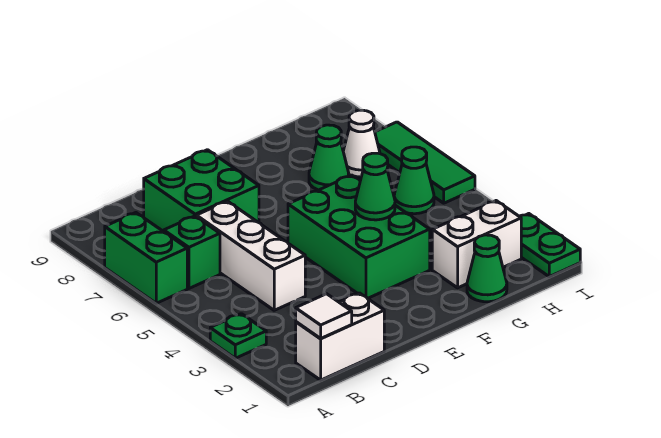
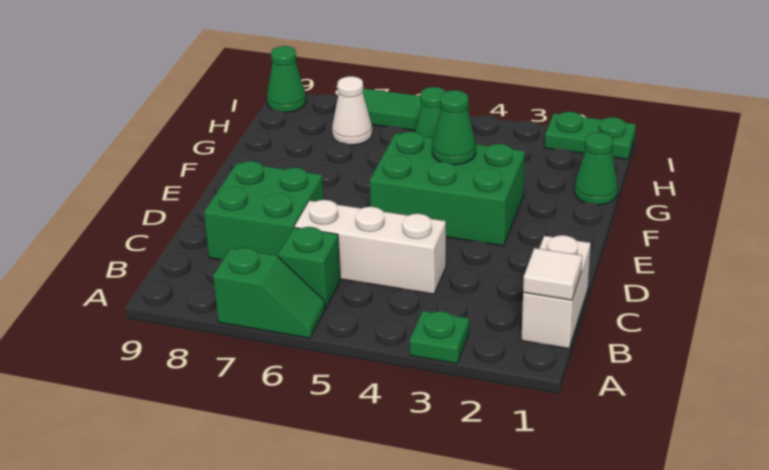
green brick A6:A7 level 1 -> green slope A6:A7 level 1 top 7
white brick G2:H2 level 1 -> none
green cone G7 level 1 -> green cone I9 level 1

> [Exercise directions]
In the data above, which lines have "green"? Report each of them.

> [Response box]
green brick A6:A7 level 1 -> green slope A6:A7 level 1 top 7
green cone G7 level 1 -> green cone I9 level 1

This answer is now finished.